(Spatial question records)
------
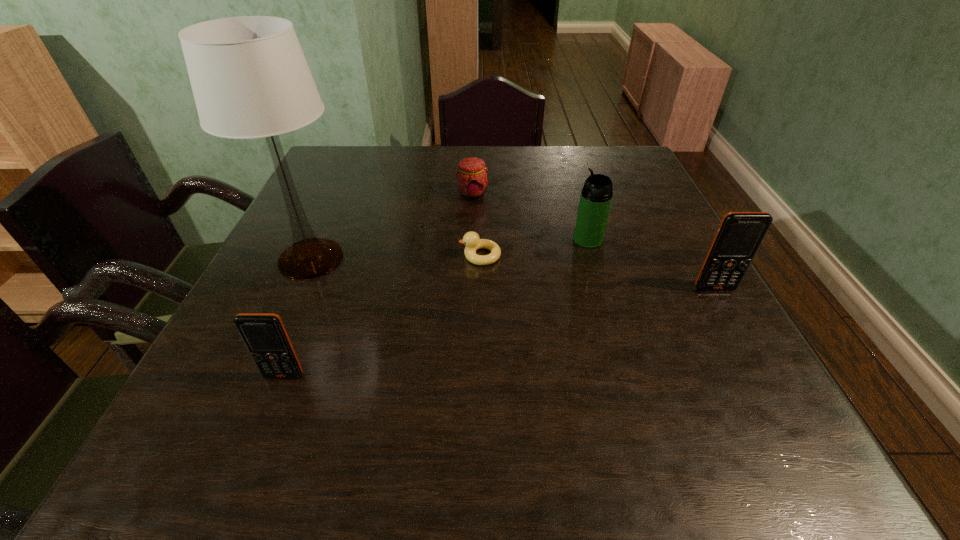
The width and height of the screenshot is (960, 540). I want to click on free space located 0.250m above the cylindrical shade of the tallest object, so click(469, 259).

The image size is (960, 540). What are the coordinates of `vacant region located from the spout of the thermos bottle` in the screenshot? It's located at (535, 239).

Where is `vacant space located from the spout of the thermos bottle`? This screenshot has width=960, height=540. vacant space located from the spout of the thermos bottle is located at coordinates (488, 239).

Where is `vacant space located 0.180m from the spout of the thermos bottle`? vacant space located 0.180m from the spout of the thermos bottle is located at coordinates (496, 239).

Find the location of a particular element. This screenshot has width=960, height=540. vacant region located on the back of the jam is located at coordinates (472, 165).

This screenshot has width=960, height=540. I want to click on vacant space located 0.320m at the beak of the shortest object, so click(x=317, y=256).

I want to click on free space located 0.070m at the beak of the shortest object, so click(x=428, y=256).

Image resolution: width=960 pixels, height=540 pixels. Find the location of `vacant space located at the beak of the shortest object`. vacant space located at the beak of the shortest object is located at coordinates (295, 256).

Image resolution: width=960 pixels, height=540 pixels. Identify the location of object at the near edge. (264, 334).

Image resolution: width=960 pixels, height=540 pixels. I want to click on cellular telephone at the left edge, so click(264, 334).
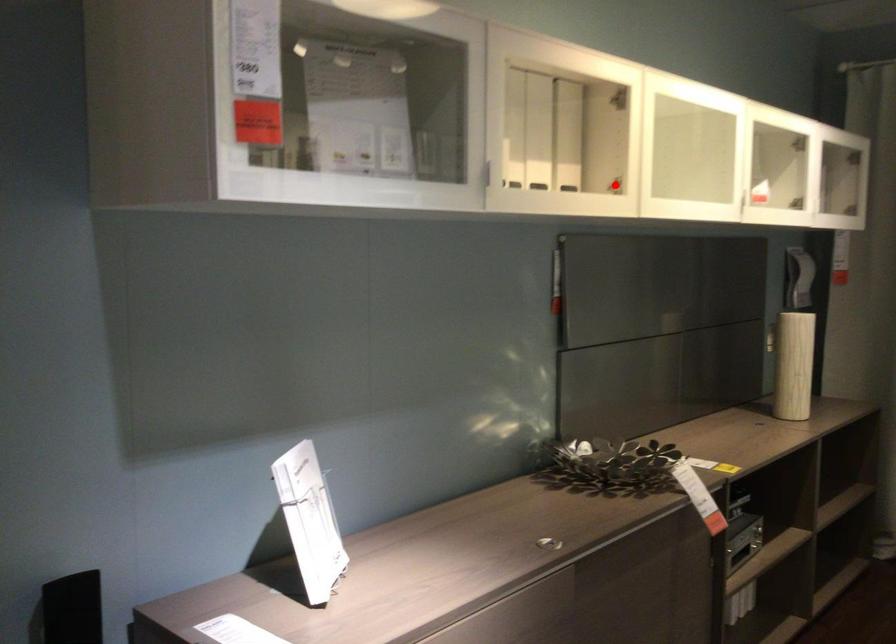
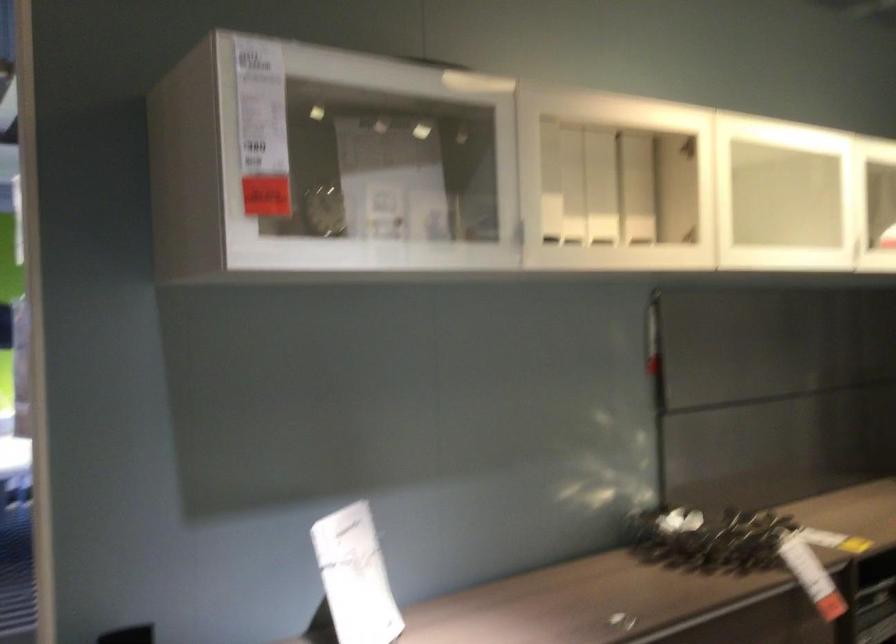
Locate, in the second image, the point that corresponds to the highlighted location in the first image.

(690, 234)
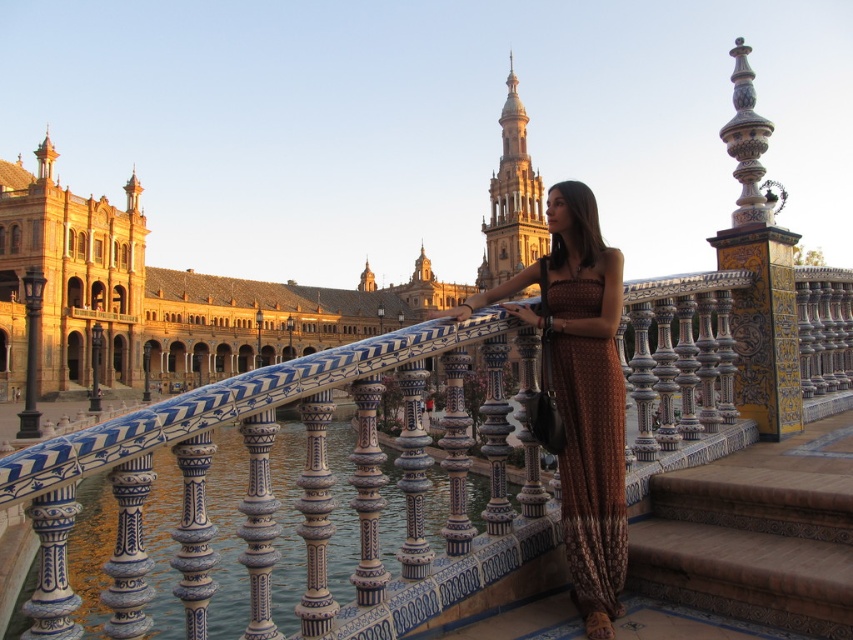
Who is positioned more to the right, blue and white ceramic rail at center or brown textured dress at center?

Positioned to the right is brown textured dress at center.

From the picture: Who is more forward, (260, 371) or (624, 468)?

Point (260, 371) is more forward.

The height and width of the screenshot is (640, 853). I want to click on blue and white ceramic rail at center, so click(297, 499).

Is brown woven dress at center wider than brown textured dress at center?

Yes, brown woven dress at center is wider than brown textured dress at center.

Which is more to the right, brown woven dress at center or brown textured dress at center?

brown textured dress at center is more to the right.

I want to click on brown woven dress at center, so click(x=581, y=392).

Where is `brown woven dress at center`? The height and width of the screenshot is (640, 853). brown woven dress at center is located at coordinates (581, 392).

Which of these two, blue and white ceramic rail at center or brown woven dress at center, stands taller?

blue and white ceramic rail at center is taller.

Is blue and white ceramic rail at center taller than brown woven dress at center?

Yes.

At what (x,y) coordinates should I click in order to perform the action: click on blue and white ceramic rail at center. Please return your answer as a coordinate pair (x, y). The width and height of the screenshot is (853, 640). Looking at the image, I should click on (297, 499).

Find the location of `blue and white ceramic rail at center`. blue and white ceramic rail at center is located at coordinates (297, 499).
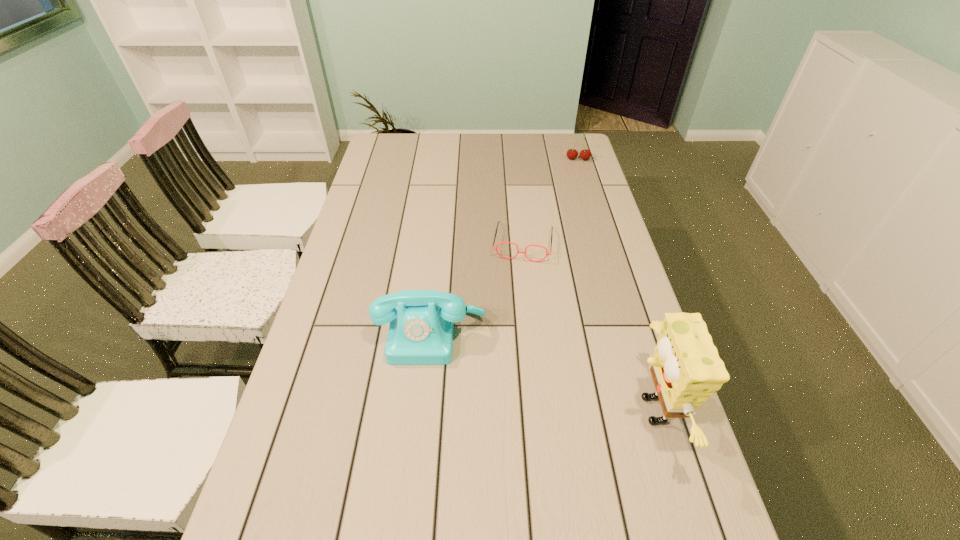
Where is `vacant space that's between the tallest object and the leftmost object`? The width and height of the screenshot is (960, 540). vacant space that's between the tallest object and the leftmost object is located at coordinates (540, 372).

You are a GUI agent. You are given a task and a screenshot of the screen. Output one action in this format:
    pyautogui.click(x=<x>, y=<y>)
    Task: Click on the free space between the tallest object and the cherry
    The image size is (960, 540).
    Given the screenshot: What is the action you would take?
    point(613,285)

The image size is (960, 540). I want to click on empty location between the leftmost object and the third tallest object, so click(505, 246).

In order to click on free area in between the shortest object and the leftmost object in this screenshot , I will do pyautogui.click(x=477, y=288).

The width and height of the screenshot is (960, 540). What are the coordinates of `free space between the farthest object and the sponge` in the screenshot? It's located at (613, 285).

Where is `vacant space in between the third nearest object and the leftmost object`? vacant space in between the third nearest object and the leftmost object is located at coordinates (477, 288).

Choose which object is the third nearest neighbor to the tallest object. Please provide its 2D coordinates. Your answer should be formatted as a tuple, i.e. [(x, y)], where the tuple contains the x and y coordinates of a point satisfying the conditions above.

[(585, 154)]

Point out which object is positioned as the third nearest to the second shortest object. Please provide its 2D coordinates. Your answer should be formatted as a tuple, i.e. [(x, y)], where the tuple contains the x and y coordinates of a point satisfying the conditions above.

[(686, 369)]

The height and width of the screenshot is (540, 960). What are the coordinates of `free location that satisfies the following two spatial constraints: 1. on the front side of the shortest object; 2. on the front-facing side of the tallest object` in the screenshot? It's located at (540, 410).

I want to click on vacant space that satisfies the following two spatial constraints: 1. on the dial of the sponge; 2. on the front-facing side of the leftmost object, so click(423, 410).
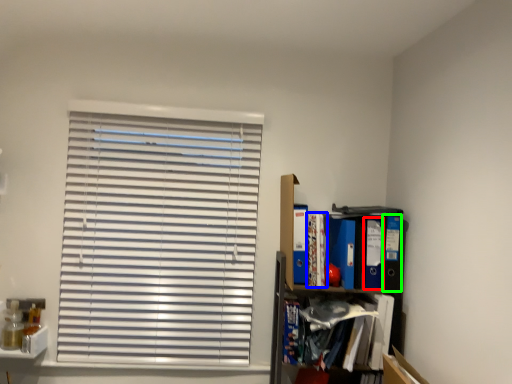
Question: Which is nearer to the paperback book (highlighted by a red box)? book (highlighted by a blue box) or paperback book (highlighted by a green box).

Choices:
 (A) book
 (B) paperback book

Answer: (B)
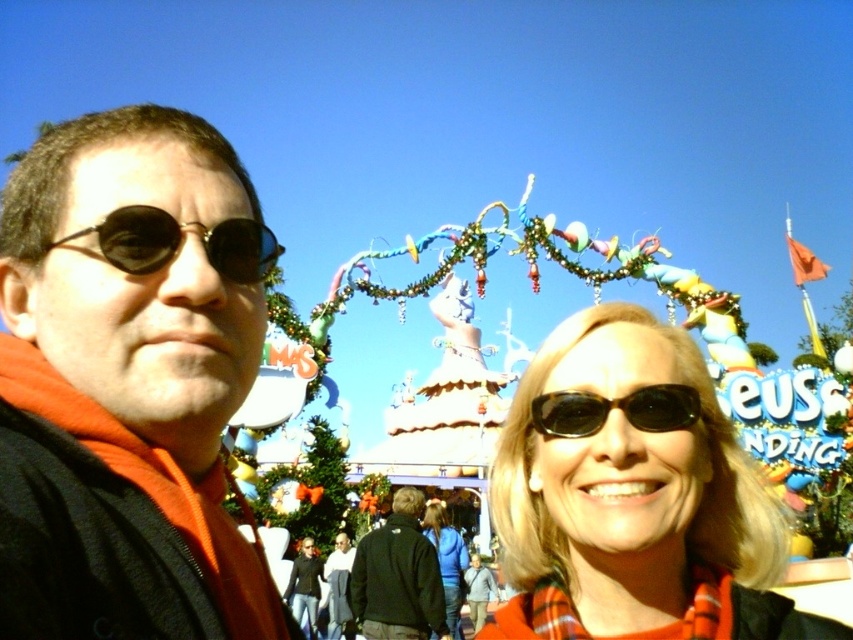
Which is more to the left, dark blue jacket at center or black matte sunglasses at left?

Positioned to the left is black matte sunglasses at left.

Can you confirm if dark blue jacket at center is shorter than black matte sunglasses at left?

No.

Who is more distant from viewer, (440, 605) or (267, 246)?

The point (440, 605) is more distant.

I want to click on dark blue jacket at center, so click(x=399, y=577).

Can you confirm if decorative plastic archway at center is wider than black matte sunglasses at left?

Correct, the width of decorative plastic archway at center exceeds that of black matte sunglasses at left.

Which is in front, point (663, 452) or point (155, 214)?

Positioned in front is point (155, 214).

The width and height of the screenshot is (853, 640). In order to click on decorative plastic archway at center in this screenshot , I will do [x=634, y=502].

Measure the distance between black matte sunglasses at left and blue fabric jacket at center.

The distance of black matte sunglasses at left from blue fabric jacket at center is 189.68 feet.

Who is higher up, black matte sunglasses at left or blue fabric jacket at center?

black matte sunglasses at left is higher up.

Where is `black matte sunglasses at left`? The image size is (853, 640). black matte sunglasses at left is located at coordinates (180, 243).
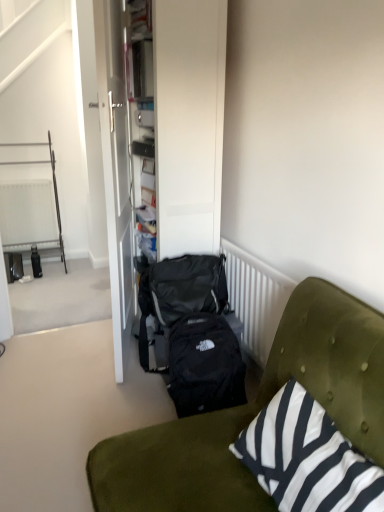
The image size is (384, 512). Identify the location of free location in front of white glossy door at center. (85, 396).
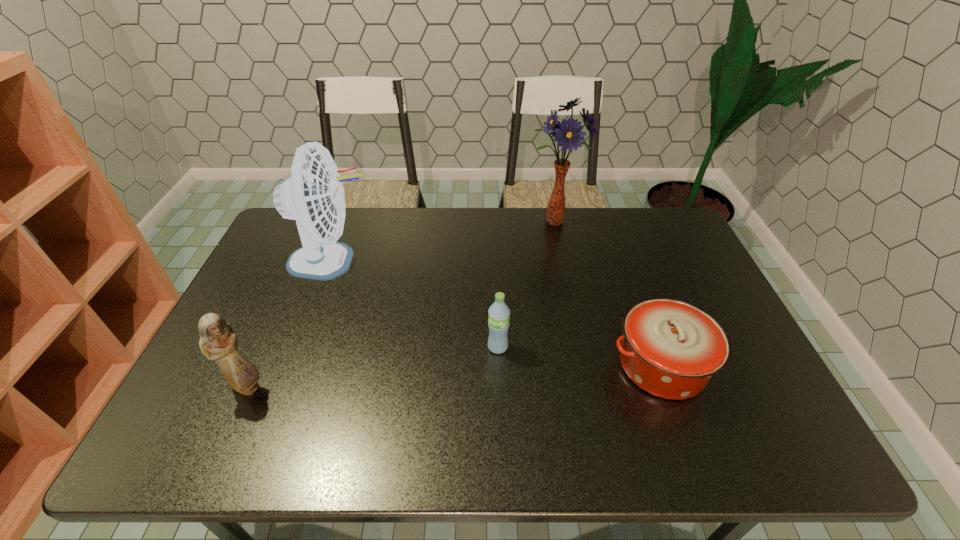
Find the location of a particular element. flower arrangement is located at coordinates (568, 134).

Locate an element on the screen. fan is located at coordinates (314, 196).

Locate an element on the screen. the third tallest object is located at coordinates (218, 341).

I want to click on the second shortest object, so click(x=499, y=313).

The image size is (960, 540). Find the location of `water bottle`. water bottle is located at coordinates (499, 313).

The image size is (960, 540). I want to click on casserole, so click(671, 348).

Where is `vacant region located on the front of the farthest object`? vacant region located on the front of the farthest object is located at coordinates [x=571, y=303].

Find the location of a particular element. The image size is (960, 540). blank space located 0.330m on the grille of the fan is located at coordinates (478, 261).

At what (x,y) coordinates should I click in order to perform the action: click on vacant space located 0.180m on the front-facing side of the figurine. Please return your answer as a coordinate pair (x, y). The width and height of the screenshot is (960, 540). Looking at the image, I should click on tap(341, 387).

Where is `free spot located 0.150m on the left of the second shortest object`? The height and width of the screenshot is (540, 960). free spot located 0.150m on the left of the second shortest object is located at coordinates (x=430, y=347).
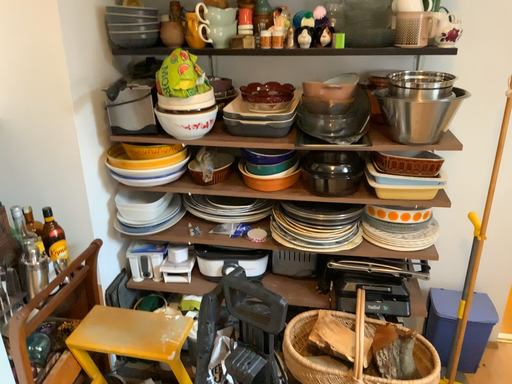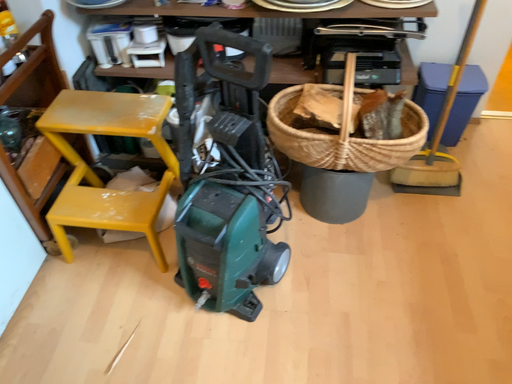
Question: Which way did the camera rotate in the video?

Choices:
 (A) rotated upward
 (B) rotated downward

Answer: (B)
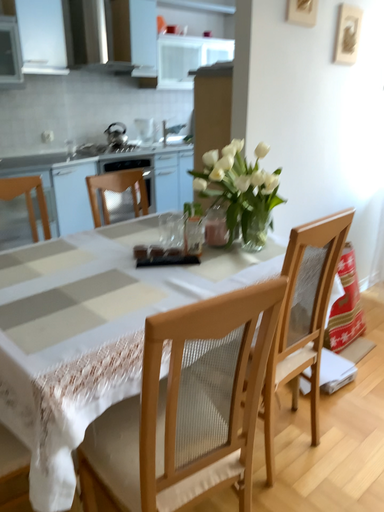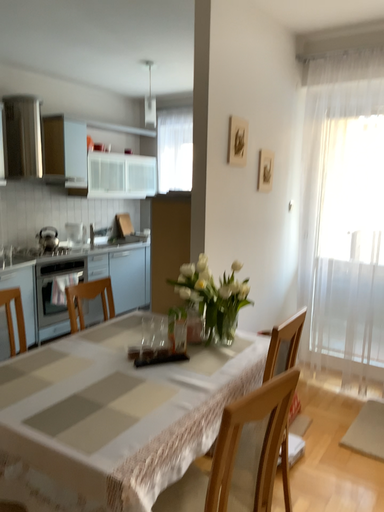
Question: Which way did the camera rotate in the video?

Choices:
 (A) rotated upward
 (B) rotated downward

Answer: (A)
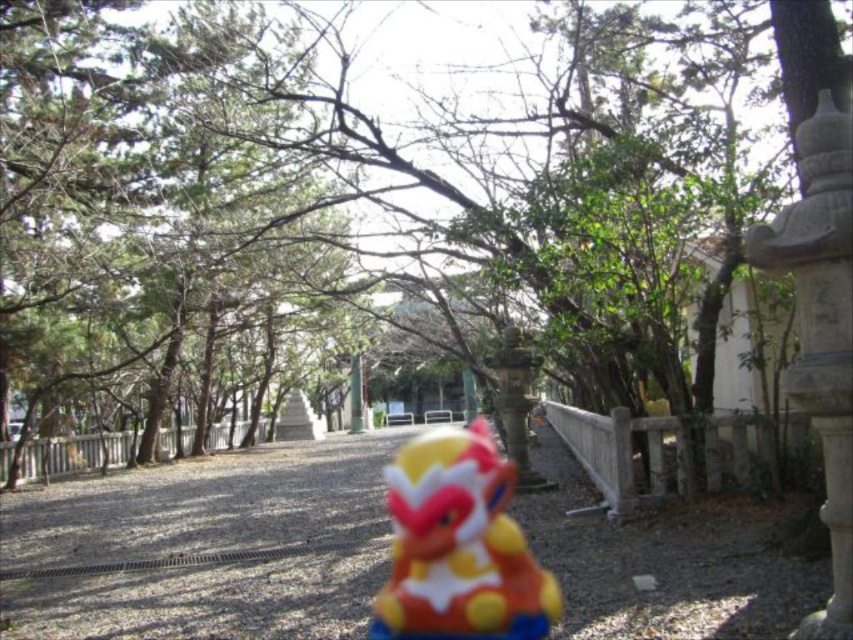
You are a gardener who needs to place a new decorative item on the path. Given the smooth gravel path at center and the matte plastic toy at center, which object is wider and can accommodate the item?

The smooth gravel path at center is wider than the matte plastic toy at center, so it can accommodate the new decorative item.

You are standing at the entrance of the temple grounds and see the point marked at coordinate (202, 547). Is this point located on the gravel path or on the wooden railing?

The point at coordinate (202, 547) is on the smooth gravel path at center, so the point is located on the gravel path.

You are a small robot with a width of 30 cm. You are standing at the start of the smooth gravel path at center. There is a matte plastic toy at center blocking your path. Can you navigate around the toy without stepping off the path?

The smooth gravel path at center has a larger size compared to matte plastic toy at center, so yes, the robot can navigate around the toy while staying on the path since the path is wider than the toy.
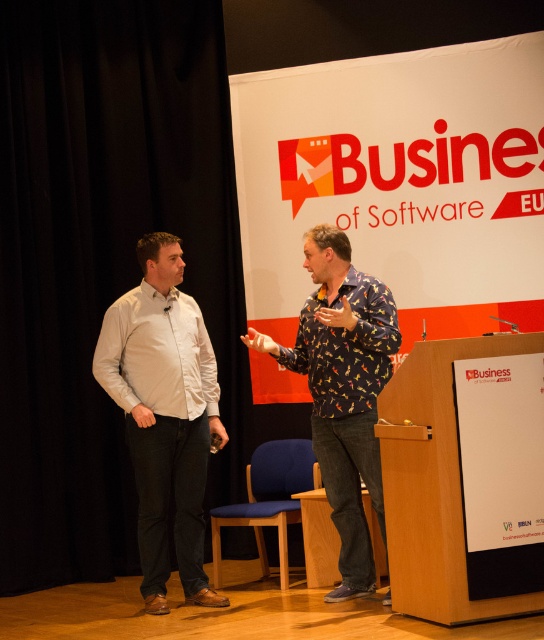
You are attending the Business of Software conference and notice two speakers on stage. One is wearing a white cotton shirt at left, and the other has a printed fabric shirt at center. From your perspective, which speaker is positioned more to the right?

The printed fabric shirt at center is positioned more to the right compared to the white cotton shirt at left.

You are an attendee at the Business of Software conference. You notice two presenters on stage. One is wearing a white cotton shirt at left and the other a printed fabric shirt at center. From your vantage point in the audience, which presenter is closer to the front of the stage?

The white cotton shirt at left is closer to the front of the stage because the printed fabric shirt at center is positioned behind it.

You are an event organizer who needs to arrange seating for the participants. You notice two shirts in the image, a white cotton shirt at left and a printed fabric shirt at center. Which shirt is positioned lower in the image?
------
Collect every line of the preceding entries that contains the string "above". Case counts, so only matches with the same capitalization qualify.

The width and height of the screenshot is (960, 540). I want to click on free space located 0.250m above the cylindrical shade of the tallest object, so click(469, 259).
Choose which object is the third nearest neighbor to the tallest object. Please provide its 2D coordinates. Your answer should be formatted as a tuple, i.e. [(x, y)], where the tuple contains the x and y coordinates of a point satisfying the conditions above.
Point out which object is positioned as the third nearest to the second shortest object. Please provide its 2D coordinates. Your answer should be formatted as a tuple, i.e. [(x, y)], where the tuple contains the x and y coordinates of a point satisfying the conditions above.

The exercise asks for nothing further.